Search the records below for the word "orange", then return every line where it appears.

Input data
++++
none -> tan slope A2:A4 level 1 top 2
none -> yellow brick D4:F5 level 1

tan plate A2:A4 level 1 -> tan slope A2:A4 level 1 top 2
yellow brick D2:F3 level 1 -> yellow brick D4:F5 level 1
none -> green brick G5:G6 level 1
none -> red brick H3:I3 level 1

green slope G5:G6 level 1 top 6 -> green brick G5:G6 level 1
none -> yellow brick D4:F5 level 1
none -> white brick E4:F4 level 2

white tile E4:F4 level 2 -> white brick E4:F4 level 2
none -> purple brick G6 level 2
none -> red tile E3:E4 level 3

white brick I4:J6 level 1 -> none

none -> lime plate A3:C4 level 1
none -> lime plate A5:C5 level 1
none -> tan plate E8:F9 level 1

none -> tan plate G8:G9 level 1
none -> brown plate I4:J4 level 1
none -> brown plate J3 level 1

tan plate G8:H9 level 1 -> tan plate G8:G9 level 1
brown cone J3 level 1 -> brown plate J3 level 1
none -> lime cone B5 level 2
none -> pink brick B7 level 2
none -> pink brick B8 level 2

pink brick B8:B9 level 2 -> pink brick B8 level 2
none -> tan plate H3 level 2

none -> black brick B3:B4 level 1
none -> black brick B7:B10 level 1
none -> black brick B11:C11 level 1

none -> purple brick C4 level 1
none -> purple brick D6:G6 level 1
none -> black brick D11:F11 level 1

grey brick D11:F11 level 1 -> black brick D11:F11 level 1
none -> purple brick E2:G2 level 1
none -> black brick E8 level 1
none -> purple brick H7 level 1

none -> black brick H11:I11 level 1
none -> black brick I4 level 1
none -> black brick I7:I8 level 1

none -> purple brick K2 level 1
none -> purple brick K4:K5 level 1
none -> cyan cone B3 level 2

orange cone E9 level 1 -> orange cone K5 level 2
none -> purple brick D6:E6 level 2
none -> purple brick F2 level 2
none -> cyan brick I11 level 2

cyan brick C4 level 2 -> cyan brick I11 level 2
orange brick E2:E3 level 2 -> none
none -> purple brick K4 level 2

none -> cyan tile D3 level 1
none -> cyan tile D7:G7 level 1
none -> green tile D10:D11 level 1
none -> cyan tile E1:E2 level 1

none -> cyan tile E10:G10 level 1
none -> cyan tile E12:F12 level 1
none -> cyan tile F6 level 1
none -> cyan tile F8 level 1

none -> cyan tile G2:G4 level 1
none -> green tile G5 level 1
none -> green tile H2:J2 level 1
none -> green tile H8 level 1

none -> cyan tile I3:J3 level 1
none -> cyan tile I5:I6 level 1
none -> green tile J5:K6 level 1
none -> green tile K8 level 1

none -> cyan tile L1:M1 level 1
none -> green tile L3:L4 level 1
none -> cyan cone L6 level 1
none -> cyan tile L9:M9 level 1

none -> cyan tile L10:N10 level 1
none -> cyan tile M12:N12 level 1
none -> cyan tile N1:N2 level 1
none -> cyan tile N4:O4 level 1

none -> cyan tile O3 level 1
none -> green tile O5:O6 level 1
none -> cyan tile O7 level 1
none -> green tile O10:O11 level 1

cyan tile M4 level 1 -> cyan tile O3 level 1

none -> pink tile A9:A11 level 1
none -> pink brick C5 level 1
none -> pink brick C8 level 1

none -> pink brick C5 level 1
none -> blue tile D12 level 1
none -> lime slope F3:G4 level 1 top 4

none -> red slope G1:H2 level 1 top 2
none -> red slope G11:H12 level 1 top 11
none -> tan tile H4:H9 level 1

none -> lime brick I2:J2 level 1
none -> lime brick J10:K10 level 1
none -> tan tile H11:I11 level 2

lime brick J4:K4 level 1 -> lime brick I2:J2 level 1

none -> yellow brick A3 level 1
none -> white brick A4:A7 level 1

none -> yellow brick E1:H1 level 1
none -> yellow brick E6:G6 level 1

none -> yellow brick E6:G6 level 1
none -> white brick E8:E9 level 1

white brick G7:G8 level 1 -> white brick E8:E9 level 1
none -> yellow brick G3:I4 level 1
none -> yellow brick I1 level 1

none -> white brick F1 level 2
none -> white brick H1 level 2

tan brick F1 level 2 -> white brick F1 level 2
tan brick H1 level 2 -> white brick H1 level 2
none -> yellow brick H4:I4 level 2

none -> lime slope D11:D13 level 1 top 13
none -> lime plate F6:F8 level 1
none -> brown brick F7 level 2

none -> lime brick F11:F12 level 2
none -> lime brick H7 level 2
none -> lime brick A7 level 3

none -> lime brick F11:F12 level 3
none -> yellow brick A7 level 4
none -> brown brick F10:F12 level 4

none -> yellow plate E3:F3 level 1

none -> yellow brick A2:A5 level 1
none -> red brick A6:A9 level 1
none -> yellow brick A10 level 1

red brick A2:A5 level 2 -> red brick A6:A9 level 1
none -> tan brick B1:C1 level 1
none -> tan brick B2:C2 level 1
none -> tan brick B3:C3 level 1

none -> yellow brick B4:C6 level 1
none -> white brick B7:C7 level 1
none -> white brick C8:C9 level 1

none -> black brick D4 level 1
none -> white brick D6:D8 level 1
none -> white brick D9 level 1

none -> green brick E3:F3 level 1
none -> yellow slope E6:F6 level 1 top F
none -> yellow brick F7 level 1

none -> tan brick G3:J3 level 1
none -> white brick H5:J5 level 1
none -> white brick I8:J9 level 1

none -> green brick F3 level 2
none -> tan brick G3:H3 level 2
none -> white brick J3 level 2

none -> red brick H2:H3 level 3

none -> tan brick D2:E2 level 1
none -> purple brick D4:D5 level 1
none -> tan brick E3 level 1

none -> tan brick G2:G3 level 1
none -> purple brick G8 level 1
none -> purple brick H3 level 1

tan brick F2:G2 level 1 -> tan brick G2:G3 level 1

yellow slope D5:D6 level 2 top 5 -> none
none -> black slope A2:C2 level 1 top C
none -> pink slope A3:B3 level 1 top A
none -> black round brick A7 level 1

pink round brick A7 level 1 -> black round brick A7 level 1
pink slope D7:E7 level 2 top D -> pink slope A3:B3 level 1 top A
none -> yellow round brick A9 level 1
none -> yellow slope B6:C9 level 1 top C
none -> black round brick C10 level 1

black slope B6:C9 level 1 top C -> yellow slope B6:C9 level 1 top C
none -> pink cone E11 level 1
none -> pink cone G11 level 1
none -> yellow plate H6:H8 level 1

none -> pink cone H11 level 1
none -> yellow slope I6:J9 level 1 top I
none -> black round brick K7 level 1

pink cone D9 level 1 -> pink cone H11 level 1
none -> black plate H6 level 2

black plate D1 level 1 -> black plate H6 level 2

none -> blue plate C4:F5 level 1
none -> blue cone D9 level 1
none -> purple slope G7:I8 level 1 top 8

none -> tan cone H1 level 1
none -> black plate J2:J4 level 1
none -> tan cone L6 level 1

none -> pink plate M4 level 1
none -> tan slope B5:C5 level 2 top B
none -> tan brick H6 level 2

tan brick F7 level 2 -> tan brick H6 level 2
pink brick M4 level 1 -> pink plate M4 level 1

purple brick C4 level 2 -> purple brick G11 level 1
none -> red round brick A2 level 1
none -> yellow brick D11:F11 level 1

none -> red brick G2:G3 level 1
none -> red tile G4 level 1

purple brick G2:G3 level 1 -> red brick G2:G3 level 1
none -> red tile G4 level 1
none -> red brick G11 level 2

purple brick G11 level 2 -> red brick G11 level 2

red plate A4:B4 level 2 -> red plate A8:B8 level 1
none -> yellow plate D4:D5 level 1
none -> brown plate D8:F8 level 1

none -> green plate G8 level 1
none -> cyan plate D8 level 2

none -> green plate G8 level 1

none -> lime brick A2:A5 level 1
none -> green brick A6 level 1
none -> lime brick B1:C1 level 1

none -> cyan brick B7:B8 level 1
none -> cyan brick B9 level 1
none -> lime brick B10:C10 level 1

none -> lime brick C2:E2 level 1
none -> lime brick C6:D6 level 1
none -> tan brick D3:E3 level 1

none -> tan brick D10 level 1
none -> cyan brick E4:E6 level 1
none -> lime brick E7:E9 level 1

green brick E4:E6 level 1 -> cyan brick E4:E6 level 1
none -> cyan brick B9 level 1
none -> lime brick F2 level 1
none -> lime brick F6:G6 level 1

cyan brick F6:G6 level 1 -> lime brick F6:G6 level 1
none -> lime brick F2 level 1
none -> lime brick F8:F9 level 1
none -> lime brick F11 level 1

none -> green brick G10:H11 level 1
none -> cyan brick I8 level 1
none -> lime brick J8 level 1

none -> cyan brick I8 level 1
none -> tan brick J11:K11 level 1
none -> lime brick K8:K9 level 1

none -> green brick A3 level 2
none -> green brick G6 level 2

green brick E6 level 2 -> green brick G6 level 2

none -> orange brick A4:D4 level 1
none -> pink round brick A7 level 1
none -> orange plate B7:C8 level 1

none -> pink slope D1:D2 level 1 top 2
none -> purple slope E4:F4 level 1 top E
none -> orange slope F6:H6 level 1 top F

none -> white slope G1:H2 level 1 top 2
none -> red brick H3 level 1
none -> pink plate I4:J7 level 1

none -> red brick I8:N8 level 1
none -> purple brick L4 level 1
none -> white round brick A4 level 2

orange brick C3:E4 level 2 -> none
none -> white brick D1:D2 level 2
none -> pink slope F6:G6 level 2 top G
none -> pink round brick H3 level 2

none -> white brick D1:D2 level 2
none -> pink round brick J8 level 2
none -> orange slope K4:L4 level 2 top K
++++
Exercise result
orange cone E9 level 1 -> orange cone K5 level 2
orange brick E2:E3 level 2 -> none
none -> orange brick A4:D4 level 1
none -> orange plate B7:C8 level 1
none -> orange slope F6:H6 level 1 top F
orange brick C3:E4 level 2 -> none
none -> orange slope K4:L4 level 2 top K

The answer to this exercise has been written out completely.